Exercise inputs>
--*--

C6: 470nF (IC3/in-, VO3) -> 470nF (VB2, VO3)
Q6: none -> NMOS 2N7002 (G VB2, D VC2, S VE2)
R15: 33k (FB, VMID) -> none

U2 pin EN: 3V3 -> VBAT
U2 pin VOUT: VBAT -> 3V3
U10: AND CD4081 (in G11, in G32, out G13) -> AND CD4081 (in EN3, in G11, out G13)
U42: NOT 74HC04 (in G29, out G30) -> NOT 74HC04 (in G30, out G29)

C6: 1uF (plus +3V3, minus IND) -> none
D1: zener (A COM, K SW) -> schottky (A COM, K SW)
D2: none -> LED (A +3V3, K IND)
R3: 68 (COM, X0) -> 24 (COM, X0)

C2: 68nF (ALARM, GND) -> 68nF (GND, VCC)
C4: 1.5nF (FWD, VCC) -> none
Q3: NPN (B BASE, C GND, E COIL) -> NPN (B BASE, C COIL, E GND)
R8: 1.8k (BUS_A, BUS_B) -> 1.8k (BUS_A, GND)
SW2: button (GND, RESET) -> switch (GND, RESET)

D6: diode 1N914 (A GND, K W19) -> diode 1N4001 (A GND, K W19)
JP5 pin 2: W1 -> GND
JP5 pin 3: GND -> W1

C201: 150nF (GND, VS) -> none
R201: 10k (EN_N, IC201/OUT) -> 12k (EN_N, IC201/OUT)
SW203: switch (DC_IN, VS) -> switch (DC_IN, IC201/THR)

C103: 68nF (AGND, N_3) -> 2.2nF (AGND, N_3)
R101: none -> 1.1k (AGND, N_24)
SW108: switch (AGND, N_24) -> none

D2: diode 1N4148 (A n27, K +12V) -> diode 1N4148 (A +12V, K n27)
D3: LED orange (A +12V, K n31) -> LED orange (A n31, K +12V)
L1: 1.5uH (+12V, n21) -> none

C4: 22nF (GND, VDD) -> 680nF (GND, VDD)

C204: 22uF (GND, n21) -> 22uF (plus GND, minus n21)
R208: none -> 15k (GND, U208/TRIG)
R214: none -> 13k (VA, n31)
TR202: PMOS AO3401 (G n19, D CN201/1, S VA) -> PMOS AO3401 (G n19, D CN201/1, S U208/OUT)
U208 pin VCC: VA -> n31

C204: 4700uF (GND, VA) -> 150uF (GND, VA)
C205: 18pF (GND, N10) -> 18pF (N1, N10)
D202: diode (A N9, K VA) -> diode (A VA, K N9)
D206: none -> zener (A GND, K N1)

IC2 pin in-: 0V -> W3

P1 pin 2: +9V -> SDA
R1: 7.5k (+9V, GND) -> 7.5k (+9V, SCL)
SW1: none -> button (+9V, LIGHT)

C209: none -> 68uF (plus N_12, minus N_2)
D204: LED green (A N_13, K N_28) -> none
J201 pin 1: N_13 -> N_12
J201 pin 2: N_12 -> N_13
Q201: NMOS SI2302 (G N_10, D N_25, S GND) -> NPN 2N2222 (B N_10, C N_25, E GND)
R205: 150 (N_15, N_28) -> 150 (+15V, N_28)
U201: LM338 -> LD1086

--*--

Exercise directions>
Tally the lines of the listing above that contain the word "plus" and state the result as a bare number.

Written solution>
3